BEGIN MATERIAL FOR THIS EXERCISE

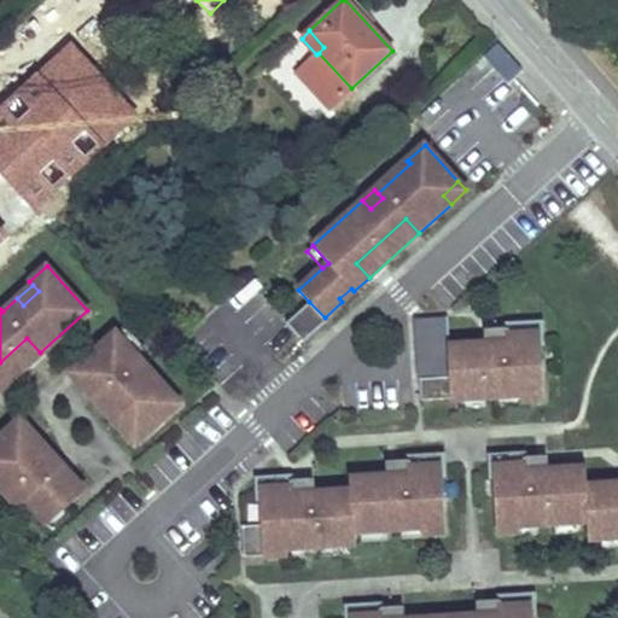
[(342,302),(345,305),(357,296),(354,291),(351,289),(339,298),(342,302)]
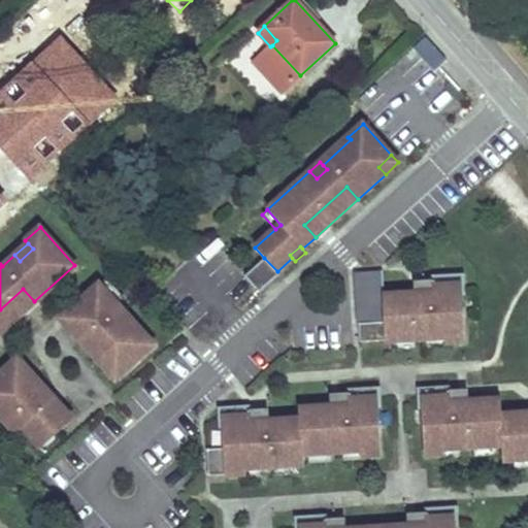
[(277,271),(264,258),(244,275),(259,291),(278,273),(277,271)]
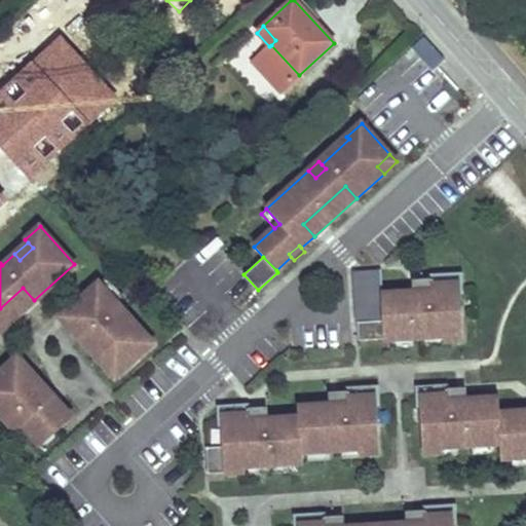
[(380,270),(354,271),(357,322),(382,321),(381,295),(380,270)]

END MATERIAL FOR THIS EXERCISE
BEGIN MATERIAL FOR THIS EXERCISE

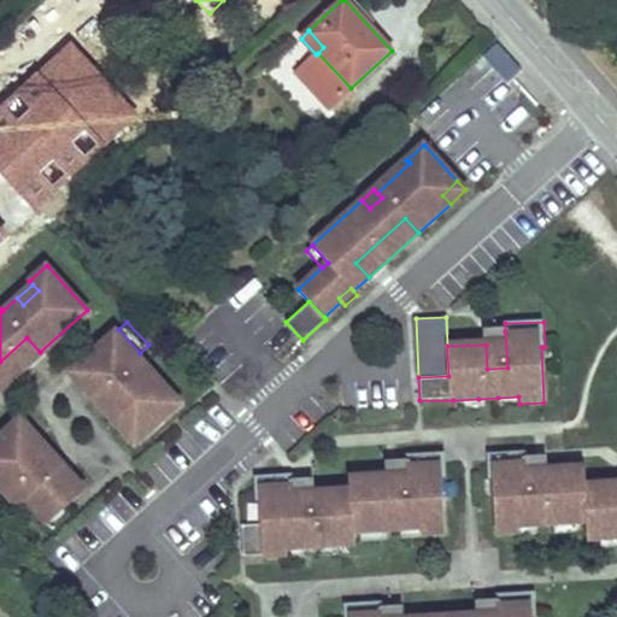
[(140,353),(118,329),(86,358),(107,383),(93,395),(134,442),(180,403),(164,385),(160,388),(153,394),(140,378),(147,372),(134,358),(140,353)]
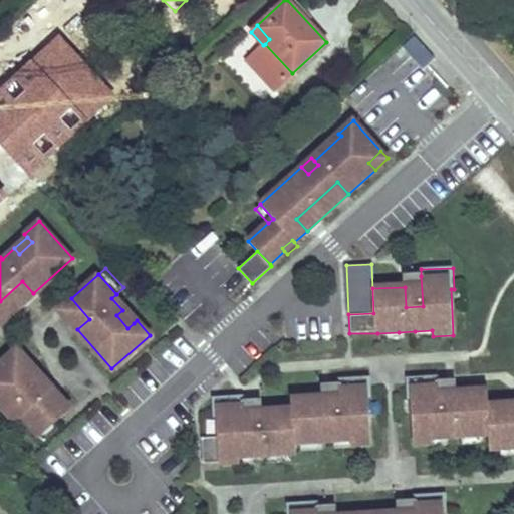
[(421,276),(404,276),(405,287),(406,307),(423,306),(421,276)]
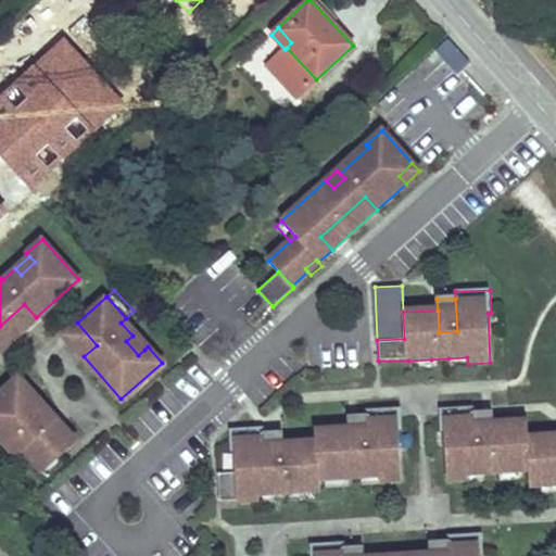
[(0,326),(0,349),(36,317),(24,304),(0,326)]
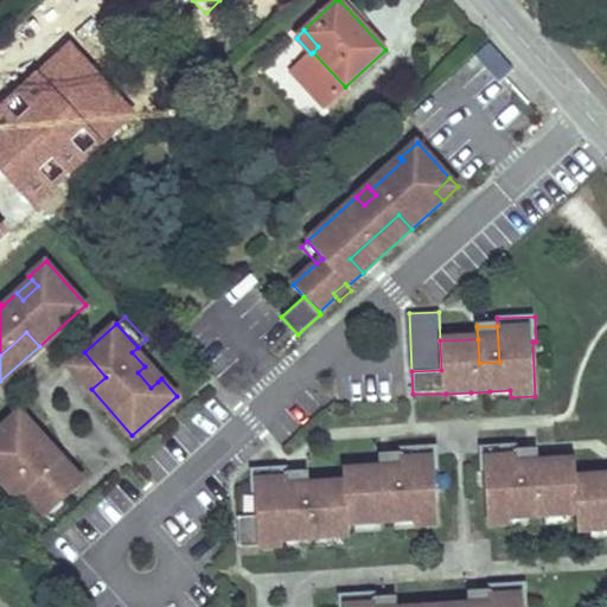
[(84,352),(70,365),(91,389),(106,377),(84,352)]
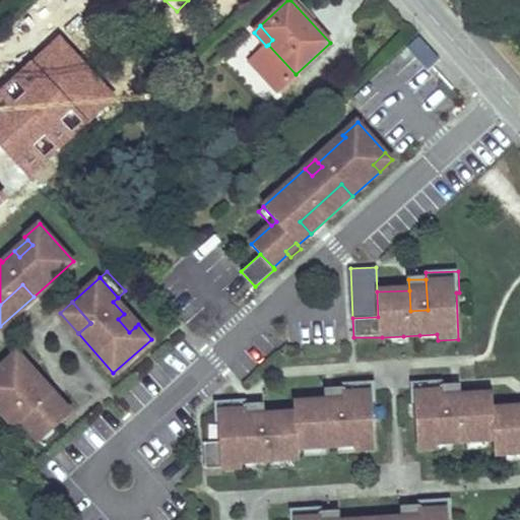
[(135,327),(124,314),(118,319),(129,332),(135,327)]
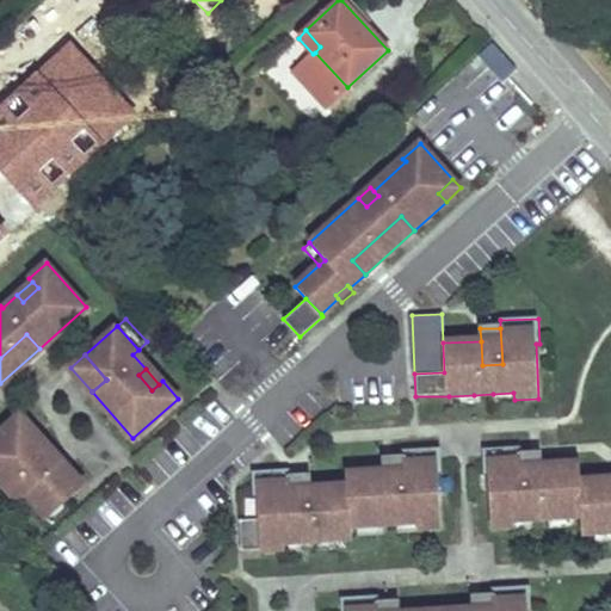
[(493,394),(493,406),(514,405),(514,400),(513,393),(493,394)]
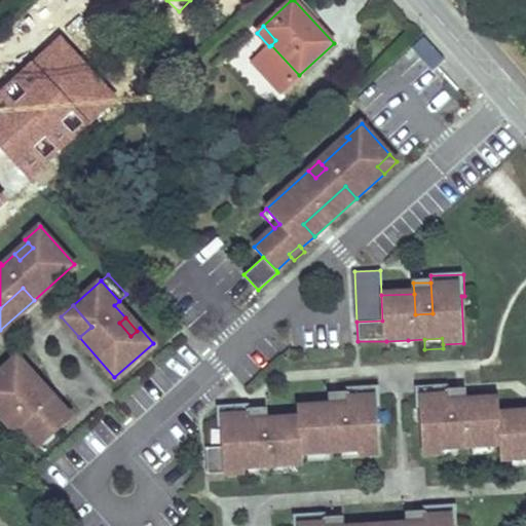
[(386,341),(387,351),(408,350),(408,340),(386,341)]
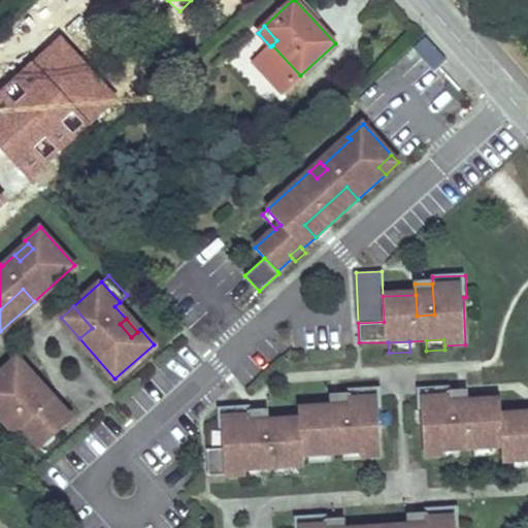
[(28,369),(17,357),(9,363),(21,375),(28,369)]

END MATERIAL FOR THIS EXERCISE

How would the lines above read from the one with "[(84,352),(70,365),(91,389),(106,377),(84,352)]" to the one with "[(28,369),(17,357),(9,363),(21,375),(28,369)]", inclusive, with no pictures? Write them out exactly.

[(84,352),(70,365),(91,389),(106,377),(84,352)]
[(135,327),(124,314),(118,319),(129,332),(135,327)]
[(493,394),(493,406),(514,405),(514,400),(513,393),(493,394)]
[(386,341),(387,351),(408,350),(408,340),(386,341)]
[(28,369),(17,357),(9,363),(21,375),(28,369)]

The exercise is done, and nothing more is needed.